Items from a dataset →
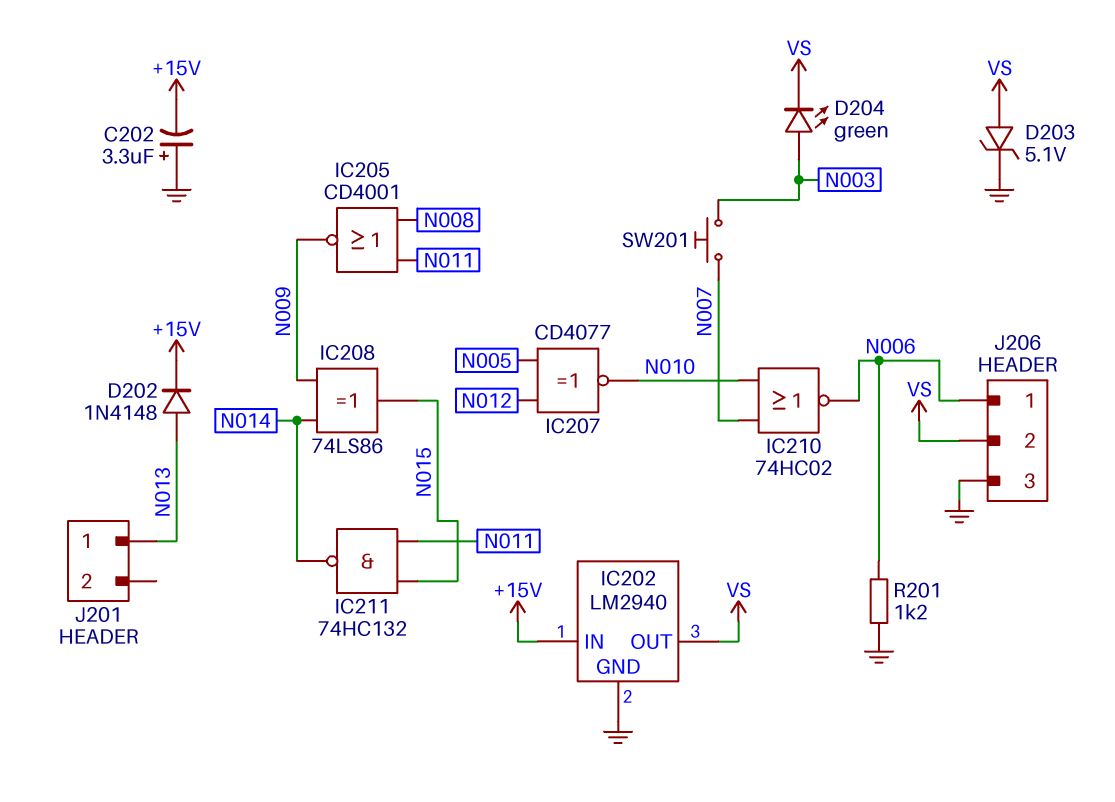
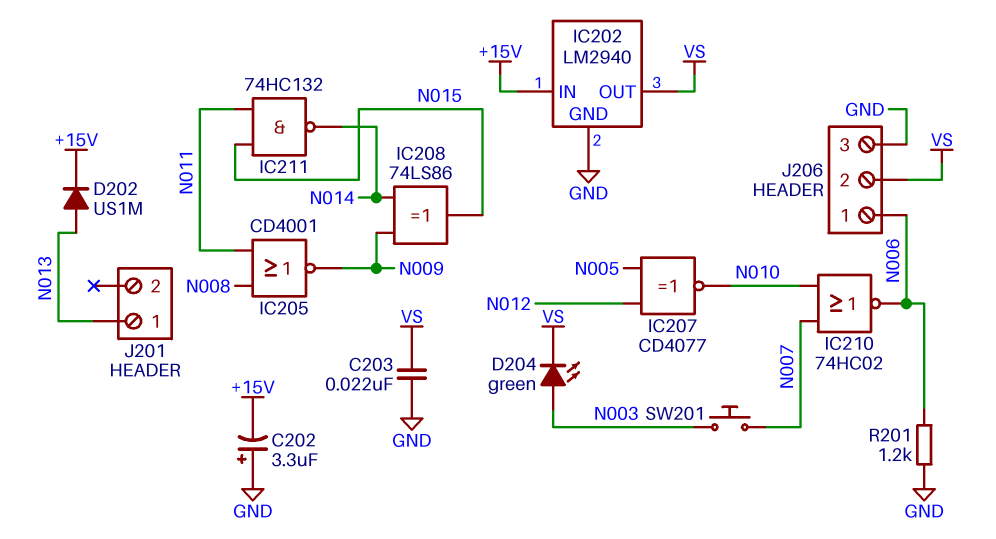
C203: none -> 22nF (GND, VS)
D202: diode 1N4148 (A N013, K +15V) -> diode US1M (A N013, K +15V)
D203: zener 5.1V (A VS, K GND) -> none

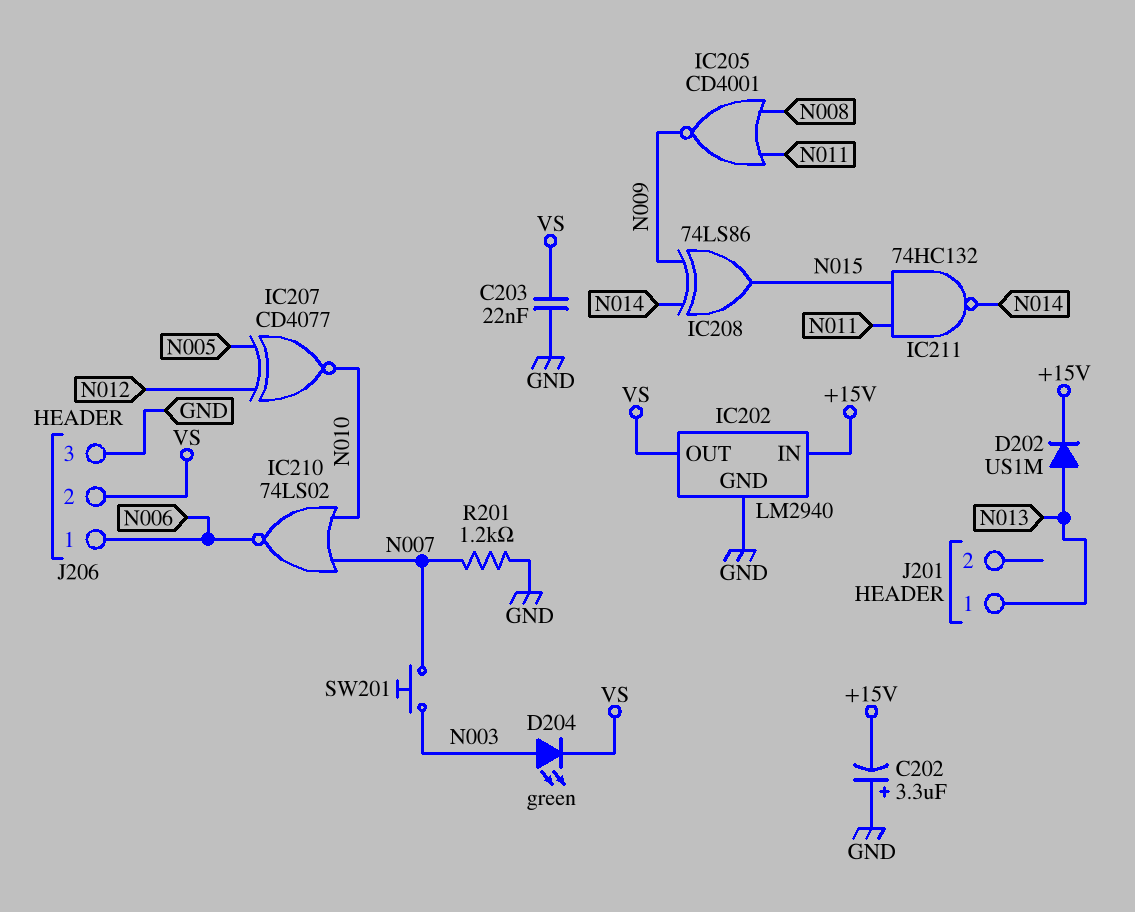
IC210: NOR 74HC02 (in N007, in N010, out N006) -> NOR 74LS02 (in N007, in N010, out N006)
R201: 1.2k (GND, N006) -> 1.2k (GND, N007)

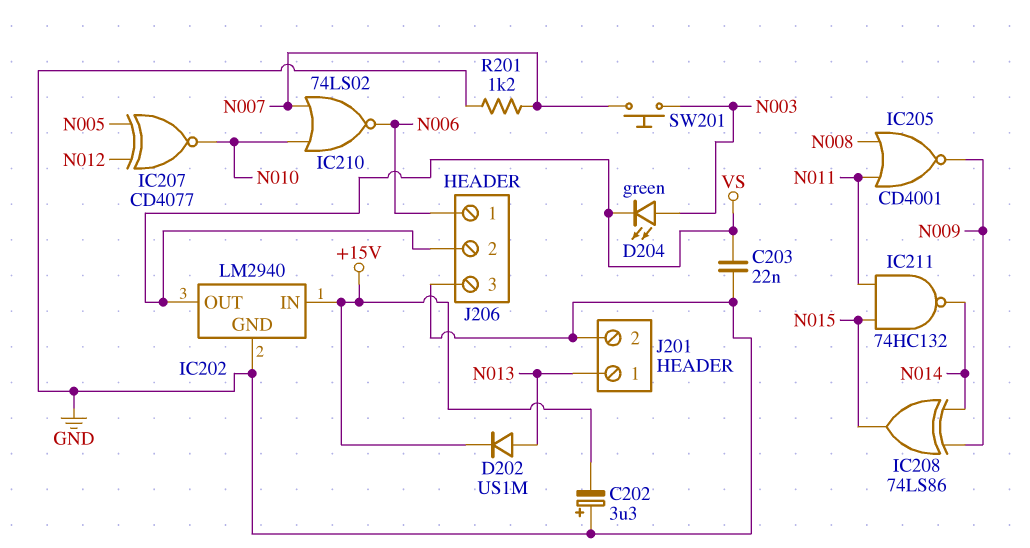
J201 pin 2: none -> GND

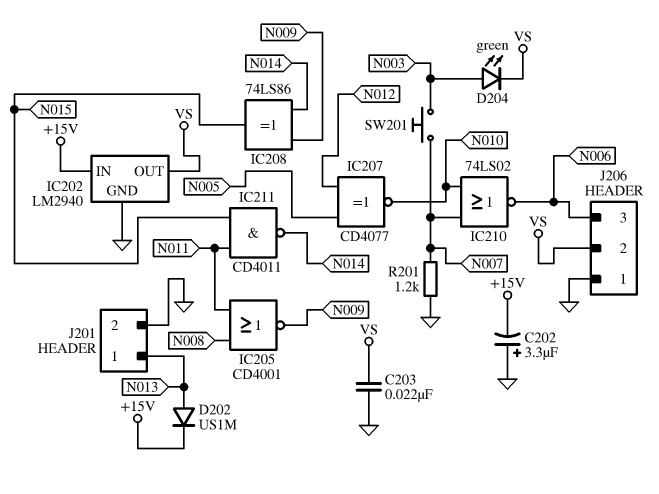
IC211: NAND 74HC132 (in N011, in N015, out N014) -> NAND CD4011 (in N011, in N015, out N014)
J206 pin 1: N006 -> GND
J206 pin 3: GND -> N006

Task brief →
Which lines in the data above hold the word "none"? Return each of them.

Written solution →
C203: none -> 22nF (GND, VS)
D203: zener 5.1V (A VS, K GND) -> none
J201 pin 2: none -> GND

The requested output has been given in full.